* [Work instruction] An exact repetition of every entry, with no images, is the required answer.

* [Records excerpted from a collection]
━━━

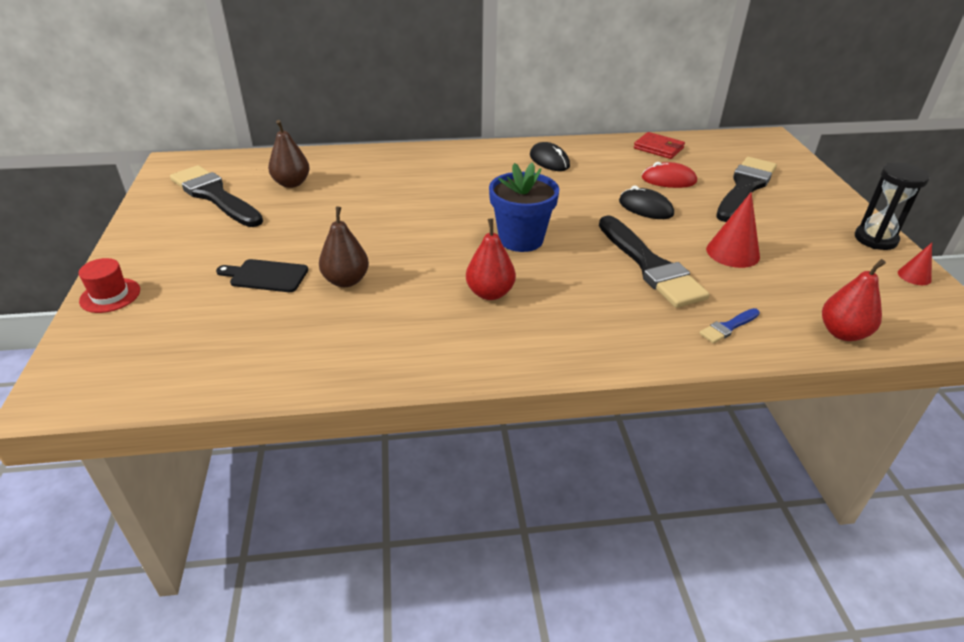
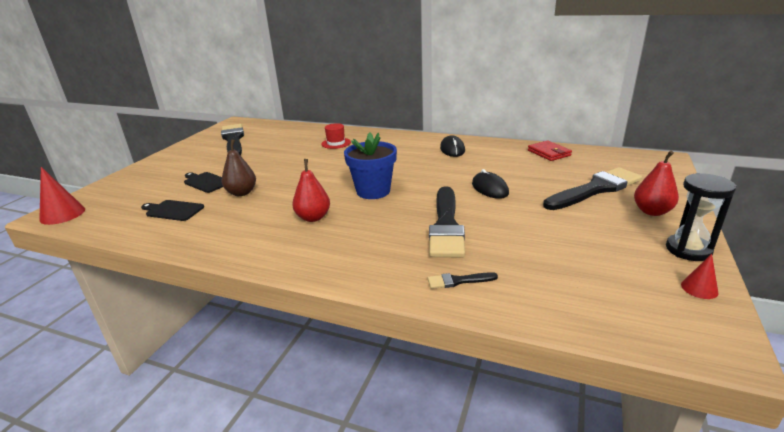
camera: 30 degrees right, 10 degrees down
red hat [79,258,140,313] -> red hat moved to [321,123,351,149]
brown pear [268,120,310,188] -> none
red mouse [642,162,697,188] -> none
blue brush [699,308,760,343] -> black brush [428,272,498,289]
red cone [706,192,760,268] -> red cone moved to [39,167,85,225]
red pear [822,259,886,341] -> red pear moved to [634,151,679,216]
none -> black cutting board [141,200,204,221]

━━━

* [Answer for this exercise]
camera: 30 degrees right, 10 degrees down
red hat [79,258,140,313] -> red hat moved to [321,123,351,149]
brown pear [268,120,310,188] -> none
red mouse [642,162,697,188] -> none
blue brush [699,308,760,343] -> black brush [428,272,498,289]
red cone [706,192,760,268] -> red cone moved to [39,167,85,225]
red pear [822,259,886,341] -> red pear moved to [634,151,679,216]
none -> black cutting board [141,200,204,221]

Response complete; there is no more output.